● Task instructions
The line that contains "red circle at" marks the start. Please set it down, with every later line of the data, exactly and without pictures.

(Data extracted from a collection)
-- Opening Marker --

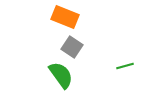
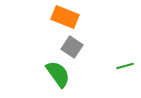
green semicircle: moved 3 px left, 1 px up
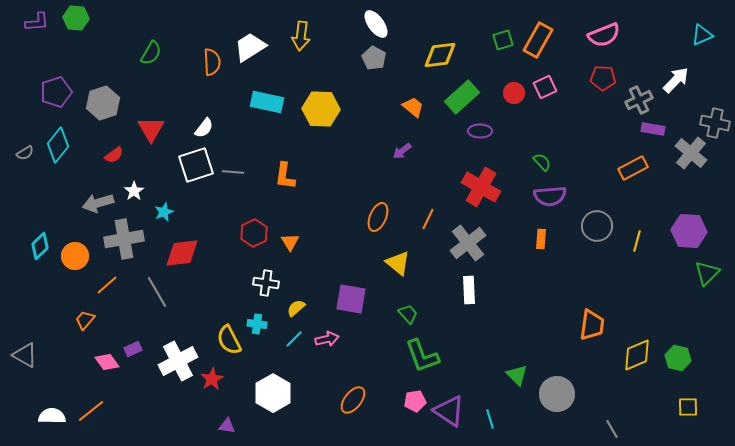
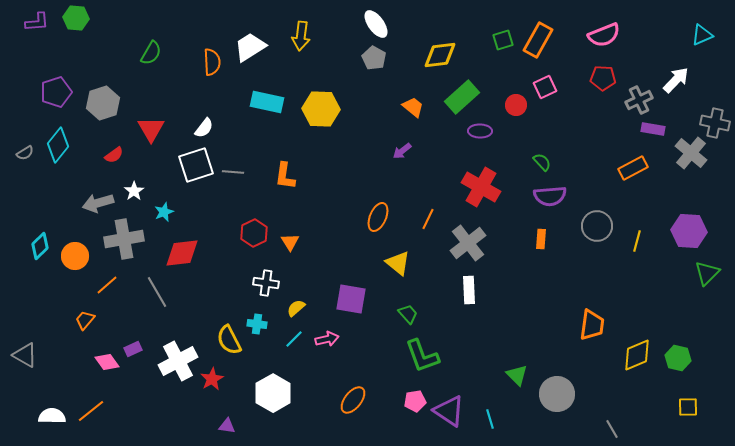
red circle at (514, 93): moved 2 px right, 12 px down
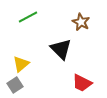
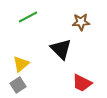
brown star: rotated 30 degrees counterclockwise
gray square: moved 3 px right
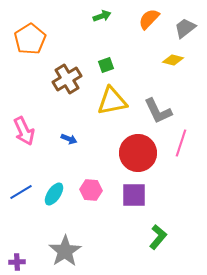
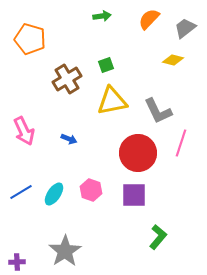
green arrow: rotated 12 degrees clockwise
orange pentagon: rotated 24 degrees counterclockwise
pink hexagon: rotated 15 degrees clockwise
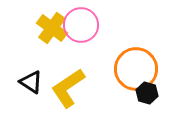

-- Closing Marker --

● The answer
red circle at (514, 93): moved 2 px right, 12 px down
brown star: rotated 30 degrees counterclockwise
gray square: moved 3 px right
green arrow: rotated 12 degrees clockwise
orange pentagon: rotated 24 degrees counterclockwise
pink hexagon: rotated 15 degrees clockwise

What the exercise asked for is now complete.